# DATA PROVIDED
******
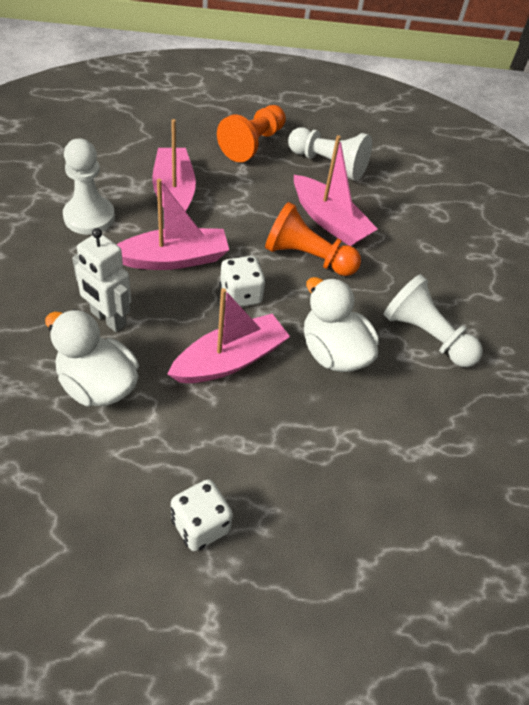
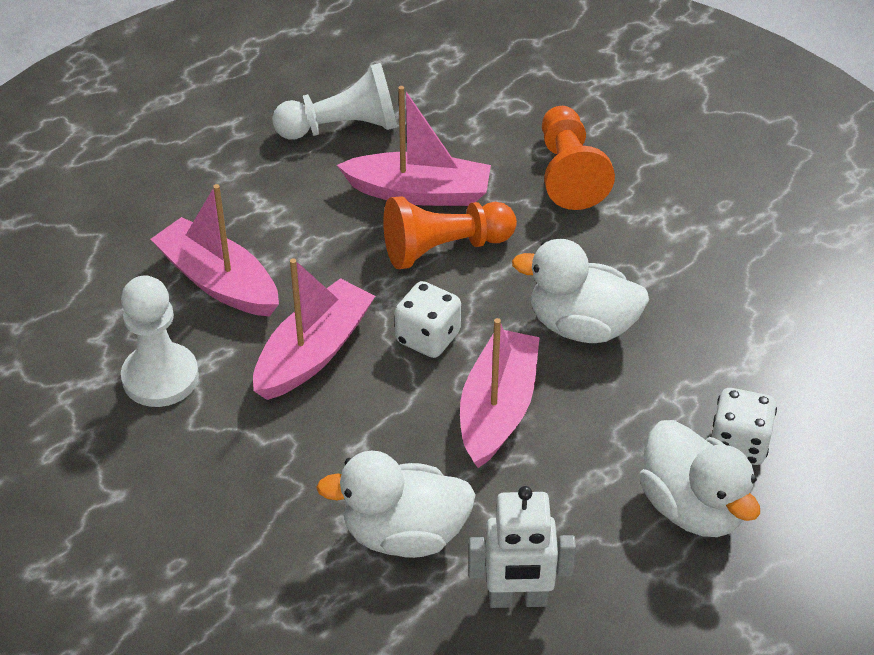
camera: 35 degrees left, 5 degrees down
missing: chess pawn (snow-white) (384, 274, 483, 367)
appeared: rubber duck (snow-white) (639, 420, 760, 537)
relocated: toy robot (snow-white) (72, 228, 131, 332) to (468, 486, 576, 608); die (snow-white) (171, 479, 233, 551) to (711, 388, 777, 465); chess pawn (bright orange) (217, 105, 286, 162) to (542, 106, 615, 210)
******
# WORK ORDER
Copy out every line of the material above that contains the string "pawn".

# SOLUTION FOR THIS PROBLEM
missing: chess pawn (snow-white) (384, 274, 483, 367)
relocated: toy robot (snow-white) (72, 228, 131, 332) to (468, 486, 576, 608); die (snow-white) (171, 479, 233, 551) to (711, 388, 777, 465); chess pawn (bright orange) (217, 105, 286, 162) to (542, 106, 615, 210)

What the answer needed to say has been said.